§ **Task**: Exactly as they appear, copy the lines of the listing from the one containing "blue plate K6:L8" through the final line, both included, and nothing else.

------ Given entries

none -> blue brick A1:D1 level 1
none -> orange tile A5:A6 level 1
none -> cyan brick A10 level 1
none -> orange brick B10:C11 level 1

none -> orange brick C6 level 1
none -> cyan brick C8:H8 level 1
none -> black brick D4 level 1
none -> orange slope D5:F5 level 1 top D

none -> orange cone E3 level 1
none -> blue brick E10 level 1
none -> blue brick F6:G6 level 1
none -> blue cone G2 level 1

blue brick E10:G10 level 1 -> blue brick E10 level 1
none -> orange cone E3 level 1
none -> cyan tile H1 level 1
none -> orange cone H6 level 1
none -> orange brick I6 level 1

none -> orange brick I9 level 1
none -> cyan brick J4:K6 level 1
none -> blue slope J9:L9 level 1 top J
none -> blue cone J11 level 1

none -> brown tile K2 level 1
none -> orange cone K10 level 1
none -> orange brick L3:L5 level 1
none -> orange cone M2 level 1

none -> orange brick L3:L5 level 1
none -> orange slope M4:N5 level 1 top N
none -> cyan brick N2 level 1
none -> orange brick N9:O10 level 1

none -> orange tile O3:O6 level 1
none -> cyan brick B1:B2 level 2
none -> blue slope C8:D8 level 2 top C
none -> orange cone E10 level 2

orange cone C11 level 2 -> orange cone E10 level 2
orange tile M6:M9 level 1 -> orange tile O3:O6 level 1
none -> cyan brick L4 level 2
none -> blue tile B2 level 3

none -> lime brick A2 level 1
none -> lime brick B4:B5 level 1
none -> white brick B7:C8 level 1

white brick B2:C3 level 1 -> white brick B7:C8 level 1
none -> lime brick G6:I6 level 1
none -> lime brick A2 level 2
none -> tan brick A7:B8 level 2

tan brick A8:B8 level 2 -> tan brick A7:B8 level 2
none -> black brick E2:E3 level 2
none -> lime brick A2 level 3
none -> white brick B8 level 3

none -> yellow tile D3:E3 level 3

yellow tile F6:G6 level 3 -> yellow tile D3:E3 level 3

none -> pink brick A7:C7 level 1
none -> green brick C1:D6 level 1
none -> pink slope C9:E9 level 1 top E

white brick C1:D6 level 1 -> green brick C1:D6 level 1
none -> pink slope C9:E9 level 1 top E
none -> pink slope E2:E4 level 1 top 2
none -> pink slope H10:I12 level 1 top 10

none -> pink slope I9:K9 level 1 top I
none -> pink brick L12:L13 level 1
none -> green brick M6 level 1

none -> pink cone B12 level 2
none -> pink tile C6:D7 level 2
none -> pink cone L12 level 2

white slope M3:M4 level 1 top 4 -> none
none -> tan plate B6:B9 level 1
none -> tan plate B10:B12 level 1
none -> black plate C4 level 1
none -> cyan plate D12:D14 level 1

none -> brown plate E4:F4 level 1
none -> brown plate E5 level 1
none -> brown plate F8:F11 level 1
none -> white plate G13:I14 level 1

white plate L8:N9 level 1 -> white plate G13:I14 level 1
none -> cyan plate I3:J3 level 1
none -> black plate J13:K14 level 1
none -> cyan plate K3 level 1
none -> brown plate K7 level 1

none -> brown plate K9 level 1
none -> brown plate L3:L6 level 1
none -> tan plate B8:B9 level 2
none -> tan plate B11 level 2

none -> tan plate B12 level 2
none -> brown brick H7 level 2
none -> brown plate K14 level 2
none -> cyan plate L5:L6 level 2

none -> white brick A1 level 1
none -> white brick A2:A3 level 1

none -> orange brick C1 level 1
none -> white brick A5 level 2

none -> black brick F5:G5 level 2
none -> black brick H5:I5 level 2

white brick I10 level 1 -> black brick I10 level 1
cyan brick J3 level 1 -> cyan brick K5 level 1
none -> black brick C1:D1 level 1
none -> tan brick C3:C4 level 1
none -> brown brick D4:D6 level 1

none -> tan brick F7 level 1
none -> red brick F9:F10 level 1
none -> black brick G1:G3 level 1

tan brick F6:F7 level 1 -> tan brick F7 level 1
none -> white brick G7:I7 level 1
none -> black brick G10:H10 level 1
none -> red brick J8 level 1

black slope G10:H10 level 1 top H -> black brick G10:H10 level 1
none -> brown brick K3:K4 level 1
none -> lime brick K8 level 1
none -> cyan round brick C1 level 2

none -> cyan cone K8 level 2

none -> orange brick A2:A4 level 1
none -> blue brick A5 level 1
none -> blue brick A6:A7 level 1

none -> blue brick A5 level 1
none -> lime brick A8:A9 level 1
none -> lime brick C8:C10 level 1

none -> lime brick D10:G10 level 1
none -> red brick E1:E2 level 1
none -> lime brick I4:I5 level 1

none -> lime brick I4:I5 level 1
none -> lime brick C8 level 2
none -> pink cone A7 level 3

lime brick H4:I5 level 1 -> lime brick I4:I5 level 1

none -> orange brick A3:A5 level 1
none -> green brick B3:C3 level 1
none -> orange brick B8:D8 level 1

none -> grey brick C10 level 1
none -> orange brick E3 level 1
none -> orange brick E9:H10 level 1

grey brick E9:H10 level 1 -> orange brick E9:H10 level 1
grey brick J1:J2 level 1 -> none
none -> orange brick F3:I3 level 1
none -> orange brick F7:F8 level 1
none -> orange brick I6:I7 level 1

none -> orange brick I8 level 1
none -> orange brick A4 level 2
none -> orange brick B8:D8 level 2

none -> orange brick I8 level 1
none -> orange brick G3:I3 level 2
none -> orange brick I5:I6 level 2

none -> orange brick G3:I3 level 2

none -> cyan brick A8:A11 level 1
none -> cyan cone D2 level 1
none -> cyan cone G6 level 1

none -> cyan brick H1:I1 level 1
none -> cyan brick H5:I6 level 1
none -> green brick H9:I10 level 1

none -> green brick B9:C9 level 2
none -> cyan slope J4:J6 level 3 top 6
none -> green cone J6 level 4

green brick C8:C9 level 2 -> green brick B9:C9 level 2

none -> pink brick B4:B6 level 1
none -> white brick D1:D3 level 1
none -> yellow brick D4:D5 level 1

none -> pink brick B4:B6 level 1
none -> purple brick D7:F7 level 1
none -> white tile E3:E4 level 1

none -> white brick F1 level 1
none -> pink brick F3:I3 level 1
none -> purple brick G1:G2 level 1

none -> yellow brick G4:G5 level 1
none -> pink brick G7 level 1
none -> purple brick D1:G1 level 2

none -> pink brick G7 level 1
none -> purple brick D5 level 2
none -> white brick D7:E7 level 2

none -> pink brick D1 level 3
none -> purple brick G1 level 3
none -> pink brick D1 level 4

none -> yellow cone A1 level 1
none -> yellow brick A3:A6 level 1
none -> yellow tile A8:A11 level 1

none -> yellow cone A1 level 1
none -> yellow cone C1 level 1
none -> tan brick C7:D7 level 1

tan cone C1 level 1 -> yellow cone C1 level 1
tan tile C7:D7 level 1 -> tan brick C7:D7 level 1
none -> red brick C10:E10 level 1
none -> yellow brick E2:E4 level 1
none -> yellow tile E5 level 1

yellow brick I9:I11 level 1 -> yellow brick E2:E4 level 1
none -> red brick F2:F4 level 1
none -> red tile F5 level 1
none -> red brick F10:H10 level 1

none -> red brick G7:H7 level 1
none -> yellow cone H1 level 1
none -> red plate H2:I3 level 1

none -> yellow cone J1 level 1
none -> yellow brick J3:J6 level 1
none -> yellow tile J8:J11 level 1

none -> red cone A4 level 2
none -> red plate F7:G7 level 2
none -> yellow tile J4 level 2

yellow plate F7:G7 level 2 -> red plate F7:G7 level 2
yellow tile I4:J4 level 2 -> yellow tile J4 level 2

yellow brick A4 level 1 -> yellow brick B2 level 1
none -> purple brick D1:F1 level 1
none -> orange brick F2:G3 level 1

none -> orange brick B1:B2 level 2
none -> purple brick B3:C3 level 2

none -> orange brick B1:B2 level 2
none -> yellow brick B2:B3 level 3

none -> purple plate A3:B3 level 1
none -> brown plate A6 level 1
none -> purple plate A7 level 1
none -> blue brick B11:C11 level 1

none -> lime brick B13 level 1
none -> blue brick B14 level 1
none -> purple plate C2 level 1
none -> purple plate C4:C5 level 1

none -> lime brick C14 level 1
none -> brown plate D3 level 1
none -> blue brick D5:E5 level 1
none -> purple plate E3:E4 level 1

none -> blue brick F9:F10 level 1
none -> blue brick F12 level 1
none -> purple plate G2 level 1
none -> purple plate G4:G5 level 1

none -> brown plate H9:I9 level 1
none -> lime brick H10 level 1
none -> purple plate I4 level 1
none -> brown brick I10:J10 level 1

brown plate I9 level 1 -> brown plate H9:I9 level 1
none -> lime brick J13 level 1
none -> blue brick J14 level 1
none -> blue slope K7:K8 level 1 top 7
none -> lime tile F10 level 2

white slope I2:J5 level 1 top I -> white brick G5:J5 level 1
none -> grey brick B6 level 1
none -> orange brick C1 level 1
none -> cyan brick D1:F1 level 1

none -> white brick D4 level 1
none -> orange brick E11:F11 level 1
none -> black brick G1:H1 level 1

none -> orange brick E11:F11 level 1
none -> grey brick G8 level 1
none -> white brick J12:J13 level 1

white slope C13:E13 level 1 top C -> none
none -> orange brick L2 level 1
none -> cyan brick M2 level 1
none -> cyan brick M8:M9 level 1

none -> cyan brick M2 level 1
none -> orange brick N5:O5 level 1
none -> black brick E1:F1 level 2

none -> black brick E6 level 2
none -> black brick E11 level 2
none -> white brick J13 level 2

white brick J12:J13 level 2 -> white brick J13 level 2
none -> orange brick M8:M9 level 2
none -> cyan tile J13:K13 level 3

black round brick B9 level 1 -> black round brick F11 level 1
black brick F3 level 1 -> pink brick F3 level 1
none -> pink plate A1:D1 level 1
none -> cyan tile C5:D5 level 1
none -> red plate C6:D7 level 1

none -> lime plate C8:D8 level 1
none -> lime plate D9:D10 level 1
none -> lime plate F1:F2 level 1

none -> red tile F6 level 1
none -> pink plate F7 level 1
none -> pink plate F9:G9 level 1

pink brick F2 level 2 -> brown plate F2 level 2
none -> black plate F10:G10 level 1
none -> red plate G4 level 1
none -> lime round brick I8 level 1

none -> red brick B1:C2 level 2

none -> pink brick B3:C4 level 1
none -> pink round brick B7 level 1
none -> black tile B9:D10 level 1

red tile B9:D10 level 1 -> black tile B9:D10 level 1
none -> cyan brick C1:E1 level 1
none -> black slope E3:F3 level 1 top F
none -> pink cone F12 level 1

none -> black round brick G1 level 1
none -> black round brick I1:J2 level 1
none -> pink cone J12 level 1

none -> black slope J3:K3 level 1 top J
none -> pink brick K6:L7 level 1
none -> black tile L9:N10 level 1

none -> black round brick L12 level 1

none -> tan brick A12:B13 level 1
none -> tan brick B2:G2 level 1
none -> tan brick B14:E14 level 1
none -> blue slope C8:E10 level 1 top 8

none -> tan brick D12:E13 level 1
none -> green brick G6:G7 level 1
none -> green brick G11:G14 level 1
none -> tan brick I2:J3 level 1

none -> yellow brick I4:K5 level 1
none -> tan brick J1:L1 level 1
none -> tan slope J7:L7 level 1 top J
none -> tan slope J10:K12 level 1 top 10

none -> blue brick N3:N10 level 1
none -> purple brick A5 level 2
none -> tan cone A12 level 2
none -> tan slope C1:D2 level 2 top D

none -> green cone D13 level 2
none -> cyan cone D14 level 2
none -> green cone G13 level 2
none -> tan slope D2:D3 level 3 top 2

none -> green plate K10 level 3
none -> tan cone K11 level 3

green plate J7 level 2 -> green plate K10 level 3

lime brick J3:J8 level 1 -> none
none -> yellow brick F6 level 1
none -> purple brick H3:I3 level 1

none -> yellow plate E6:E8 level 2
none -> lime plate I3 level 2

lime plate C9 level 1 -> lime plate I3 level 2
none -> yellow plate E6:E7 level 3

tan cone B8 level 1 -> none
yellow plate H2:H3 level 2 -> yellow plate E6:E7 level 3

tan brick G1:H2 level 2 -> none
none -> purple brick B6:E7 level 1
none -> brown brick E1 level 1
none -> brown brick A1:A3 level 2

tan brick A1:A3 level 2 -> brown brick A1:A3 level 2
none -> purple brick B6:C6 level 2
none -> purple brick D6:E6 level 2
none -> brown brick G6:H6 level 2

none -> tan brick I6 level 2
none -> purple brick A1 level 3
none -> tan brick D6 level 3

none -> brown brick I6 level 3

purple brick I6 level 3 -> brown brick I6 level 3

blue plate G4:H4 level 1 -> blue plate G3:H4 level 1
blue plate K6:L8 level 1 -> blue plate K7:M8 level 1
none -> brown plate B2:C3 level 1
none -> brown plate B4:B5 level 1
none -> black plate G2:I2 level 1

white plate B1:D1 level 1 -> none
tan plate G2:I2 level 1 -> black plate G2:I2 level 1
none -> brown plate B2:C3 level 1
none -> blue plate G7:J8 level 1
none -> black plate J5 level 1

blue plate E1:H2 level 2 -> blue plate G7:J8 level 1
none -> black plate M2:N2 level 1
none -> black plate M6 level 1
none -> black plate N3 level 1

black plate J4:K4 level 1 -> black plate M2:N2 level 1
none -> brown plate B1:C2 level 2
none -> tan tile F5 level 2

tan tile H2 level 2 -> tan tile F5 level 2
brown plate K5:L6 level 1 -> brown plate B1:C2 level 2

------------

§ **The answer**:
blue plate K6:L8 level 1 -> blue plate K7:M8 level 1
none -> brown plate B2:C3 level 1
none -> brown plate B4:B5 level 1
none -> black plate G2:I2 level 1

white plate B1:D1 level 1 -> none
tan plate G2:I2 level 1 -> black plate G2:I2 level 1
none -> brown plate B2:C3 level 1
none -> blue plate G7:J8 level 1
none -> black plate J5 level 1

blue plate E1:H2 level 2 -> blue plate G7:J8 level 1
none -> black plate M2:N2 level 1
none -> black plate M6 level 1
none -> black plate N3 level 1

black plate J4:K4 level 1 -> black plate M2:N2 level 1
none -> brown plate B1:C2 level 2
none -> tan tile F5 level 2

tan tile H2 level 2 -> tan tile F5 level 2
brown plate K5:L6 level 1 -> brown plate B1:C2 level 2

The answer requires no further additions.